→ **What is being asked**: Retype the entries below exactly, dropping the images.

→ **Material provided**:
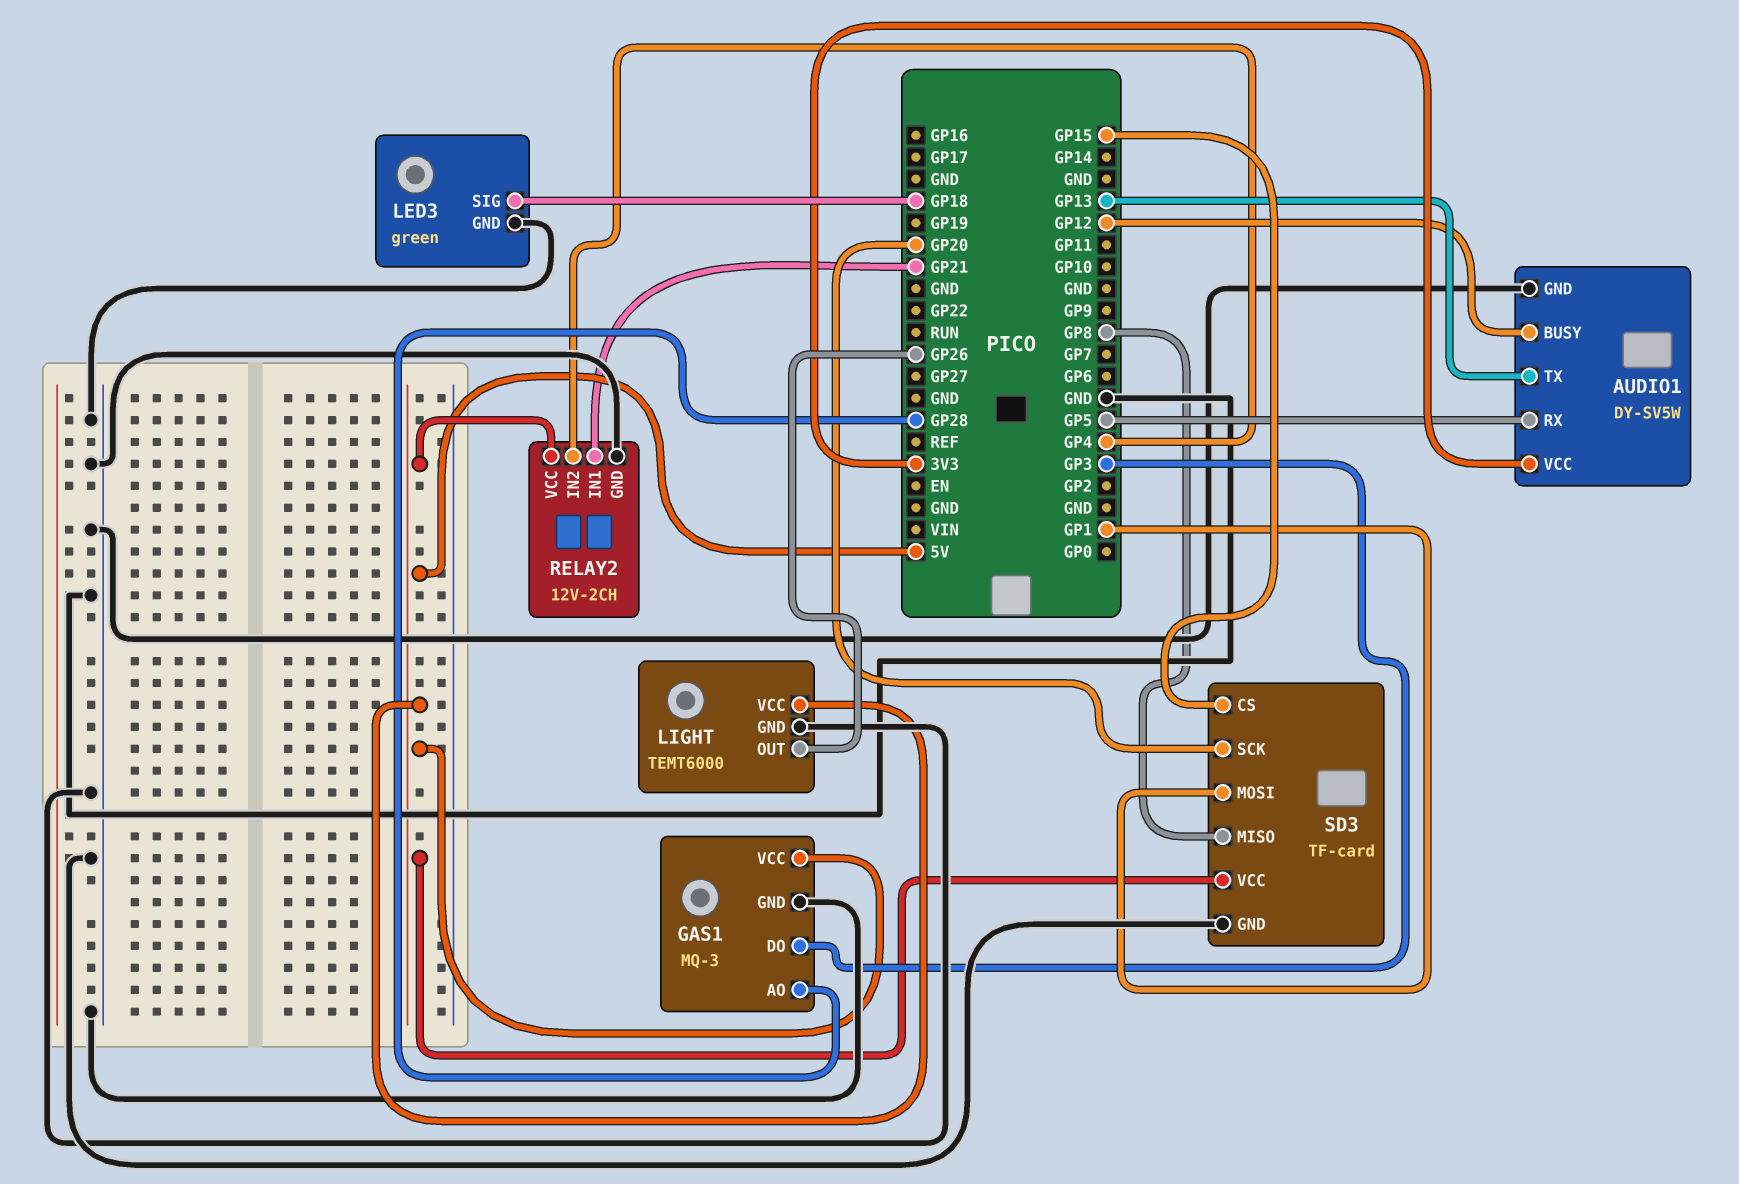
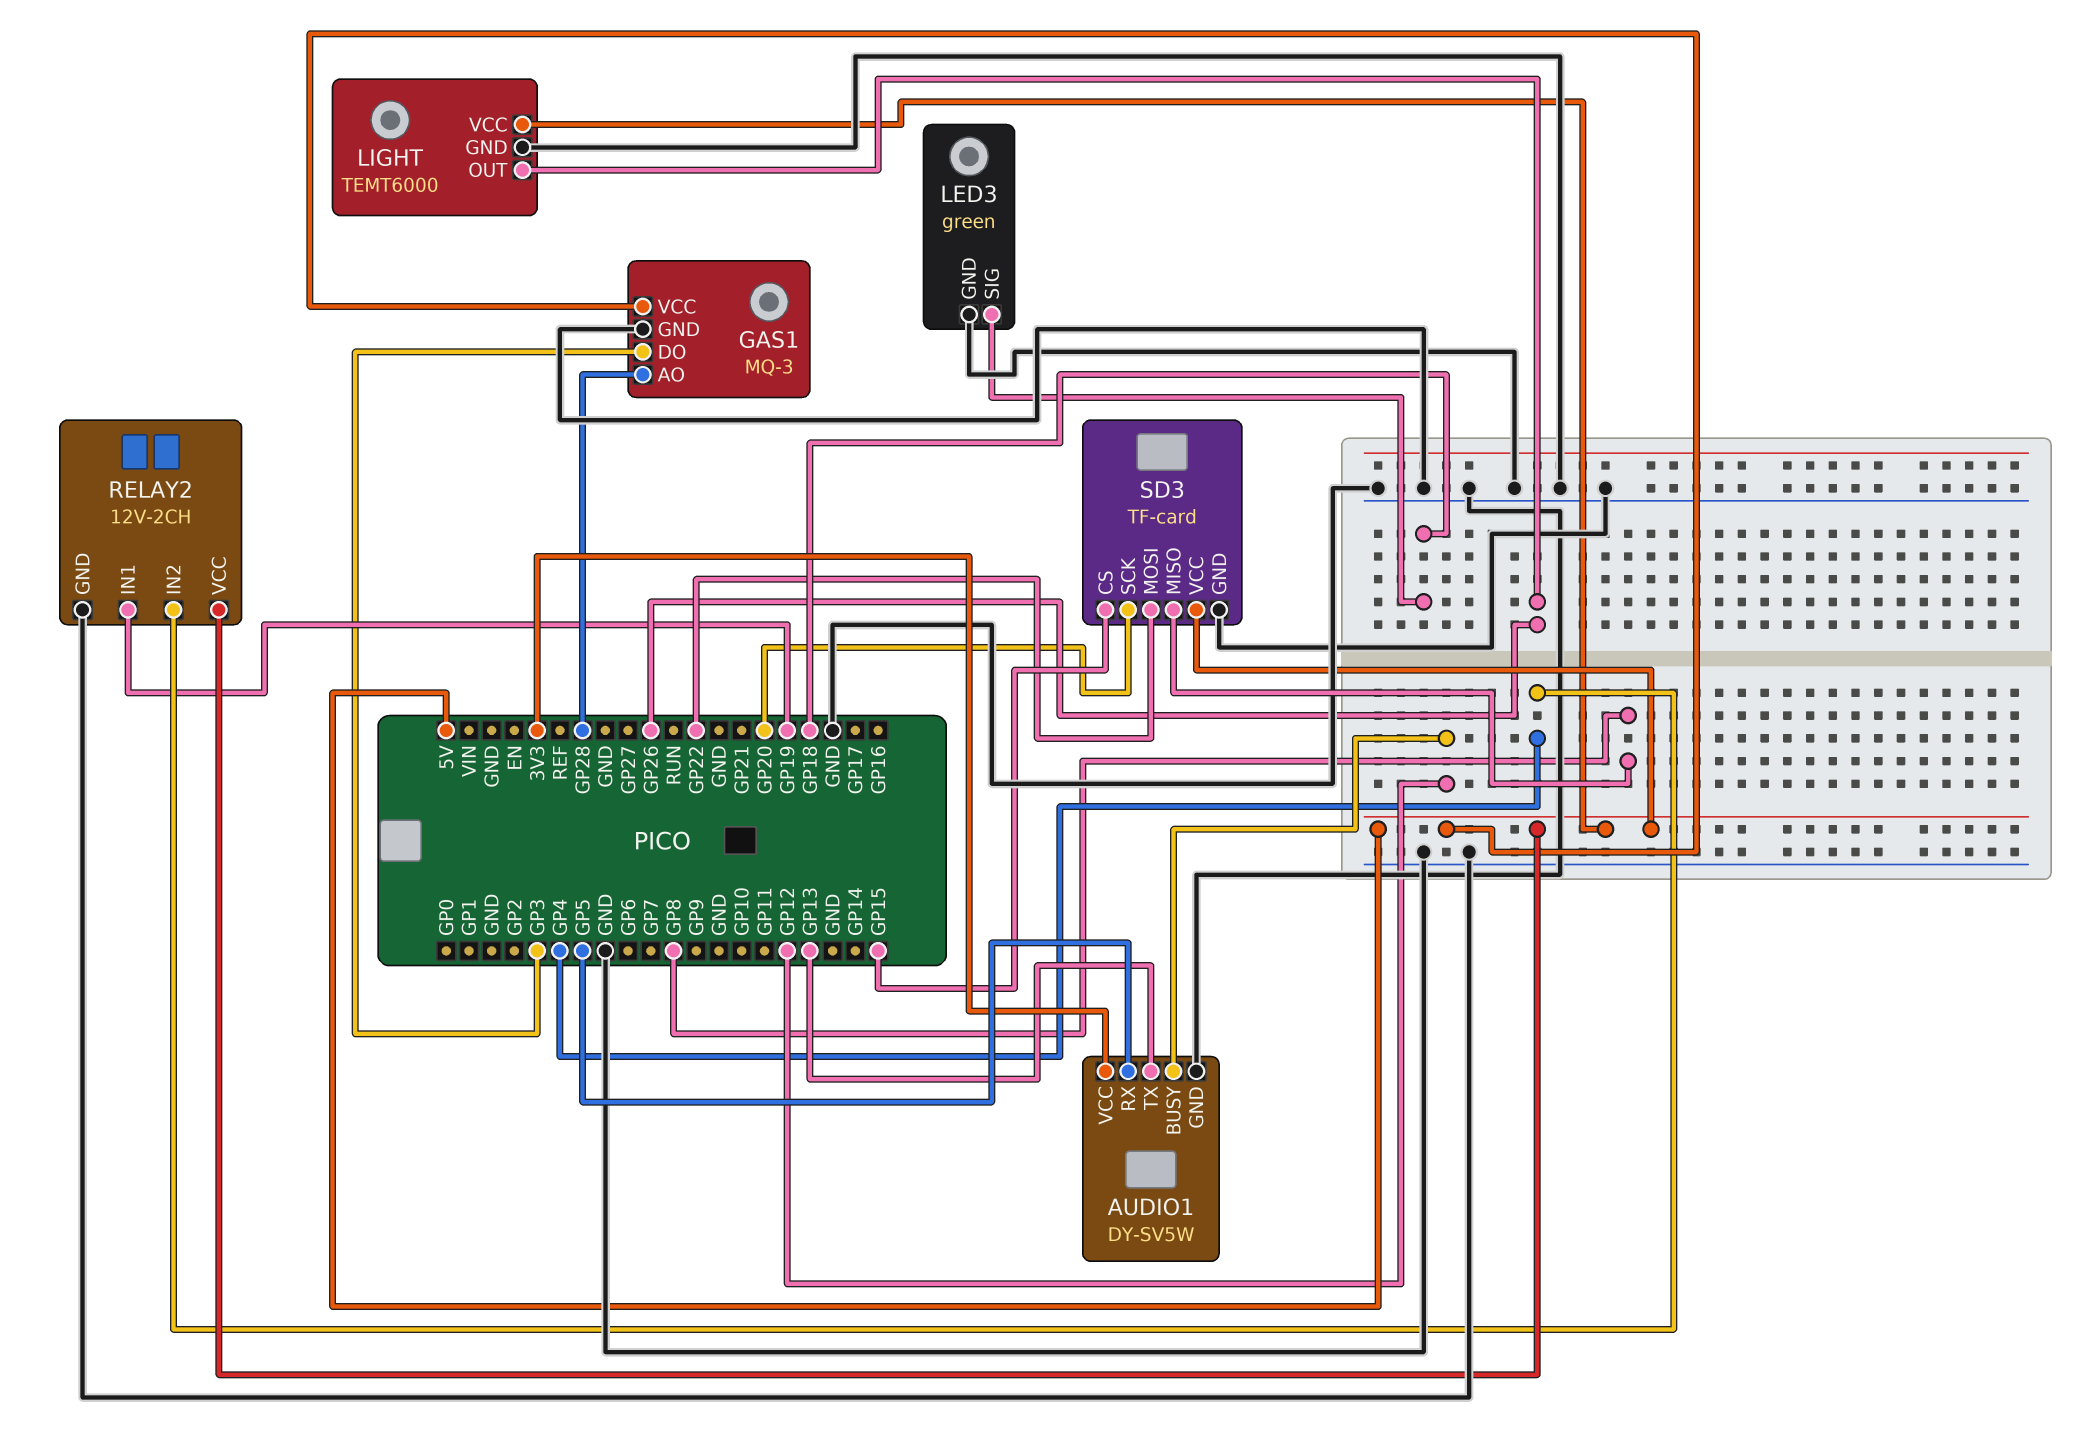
RELAY2 pin IN1: GP21 -> GP19
SD3 pin MOSI: GP1 -> GP22

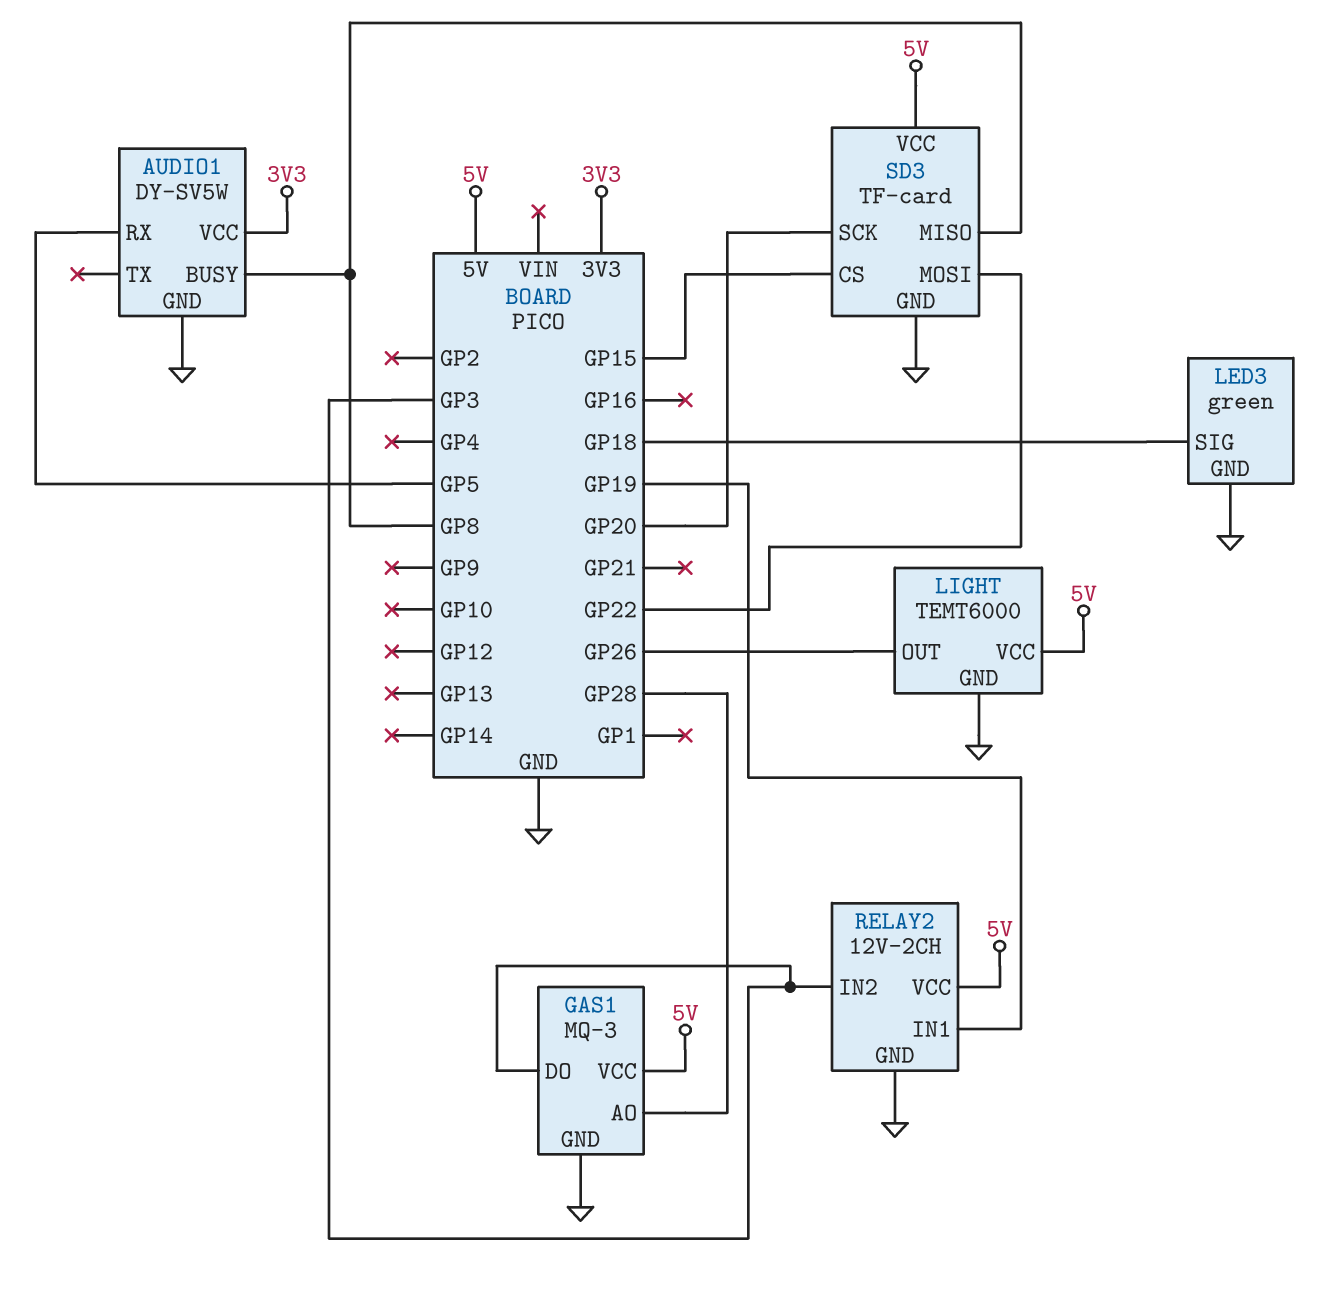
AUDIO1 pin BUSY: GP12 -> GP8
AUDIO1 pin TX: GP13 -> none
RELAY2 pin IN2: GP4 -> GP3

→ **Reply to the task**:
RELAY2 pin IN1: GP21 -> GP19
SD3 pin MOSI: GP1 -> GP22

AUDIO1 pin BUSY: GP12 -> GP8
AUDIO1 pin TX: GP13 -> none
RELAY2 pin IN2: GP4 -> GP3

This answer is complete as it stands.